→ **Record extracts**:

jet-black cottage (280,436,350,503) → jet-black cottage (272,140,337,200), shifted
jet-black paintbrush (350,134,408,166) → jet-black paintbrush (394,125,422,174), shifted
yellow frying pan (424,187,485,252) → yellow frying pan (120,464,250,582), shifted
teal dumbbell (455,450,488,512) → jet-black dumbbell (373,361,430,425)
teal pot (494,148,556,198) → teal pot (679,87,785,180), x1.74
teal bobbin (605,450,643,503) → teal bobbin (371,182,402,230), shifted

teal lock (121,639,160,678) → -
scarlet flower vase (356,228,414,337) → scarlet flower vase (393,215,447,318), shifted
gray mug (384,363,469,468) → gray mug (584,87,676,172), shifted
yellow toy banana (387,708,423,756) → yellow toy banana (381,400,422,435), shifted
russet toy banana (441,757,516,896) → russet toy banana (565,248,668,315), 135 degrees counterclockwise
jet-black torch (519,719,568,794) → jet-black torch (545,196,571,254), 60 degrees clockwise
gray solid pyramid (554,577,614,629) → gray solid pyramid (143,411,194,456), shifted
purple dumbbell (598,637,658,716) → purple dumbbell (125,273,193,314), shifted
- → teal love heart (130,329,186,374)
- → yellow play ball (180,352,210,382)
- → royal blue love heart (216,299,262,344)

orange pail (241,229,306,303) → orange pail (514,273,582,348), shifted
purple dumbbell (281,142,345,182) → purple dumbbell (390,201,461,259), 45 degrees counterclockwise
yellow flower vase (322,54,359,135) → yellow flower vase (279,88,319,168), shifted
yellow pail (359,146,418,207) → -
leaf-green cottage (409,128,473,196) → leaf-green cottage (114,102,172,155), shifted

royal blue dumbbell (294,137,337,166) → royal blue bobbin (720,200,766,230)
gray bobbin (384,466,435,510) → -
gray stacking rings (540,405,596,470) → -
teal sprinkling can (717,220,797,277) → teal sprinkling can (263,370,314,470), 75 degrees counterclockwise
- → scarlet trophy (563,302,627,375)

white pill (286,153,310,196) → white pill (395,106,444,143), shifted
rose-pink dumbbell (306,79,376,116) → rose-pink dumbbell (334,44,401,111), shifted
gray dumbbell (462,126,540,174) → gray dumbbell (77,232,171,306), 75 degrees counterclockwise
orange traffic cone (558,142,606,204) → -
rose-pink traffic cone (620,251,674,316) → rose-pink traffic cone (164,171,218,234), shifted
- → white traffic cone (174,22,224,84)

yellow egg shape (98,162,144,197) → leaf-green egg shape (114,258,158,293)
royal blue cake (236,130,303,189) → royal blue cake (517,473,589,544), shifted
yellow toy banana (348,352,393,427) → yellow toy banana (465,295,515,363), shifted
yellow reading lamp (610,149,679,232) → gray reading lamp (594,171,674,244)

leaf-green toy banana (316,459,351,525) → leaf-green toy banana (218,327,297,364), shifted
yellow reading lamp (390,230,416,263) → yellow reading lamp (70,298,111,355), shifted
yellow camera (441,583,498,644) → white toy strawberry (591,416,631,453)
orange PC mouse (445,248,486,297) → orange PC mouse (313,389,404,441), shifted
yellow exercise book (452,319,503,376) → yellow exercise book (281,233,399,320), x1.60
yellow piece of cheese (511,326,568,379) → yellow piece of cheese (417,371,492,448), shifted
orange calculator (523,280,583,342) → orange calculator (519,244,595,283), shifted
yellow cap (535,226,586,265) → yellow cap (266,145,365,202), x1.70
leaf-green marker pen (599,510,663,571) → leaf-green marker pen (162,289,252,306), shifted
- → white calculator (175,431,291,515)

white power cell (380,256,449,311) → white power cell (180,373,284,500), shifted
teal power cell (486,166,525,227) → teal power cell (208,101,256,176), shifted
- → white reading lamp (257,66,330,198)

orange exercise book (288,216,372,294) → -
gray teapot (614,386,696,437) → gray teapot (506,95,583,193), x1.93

→ **Instructions for the task**:
Extract the lines of the preceding material that run from the line with "yellow frying pan (424,187,485,252)" through the line with "teal pot (494,148,556,198)", inclusive, reproducing them exactly and adding nothing.

→ **Response area**:
yellow frying pan (424,187,485,252) → yellow frying pan (120,464,250,582), shifted
teal dumbbell (455,450,488,512) → jet-black dumbbell (373,361,430,425)
teal pot (494,148,556,198) → teal pot (679,87,785,180), x1.74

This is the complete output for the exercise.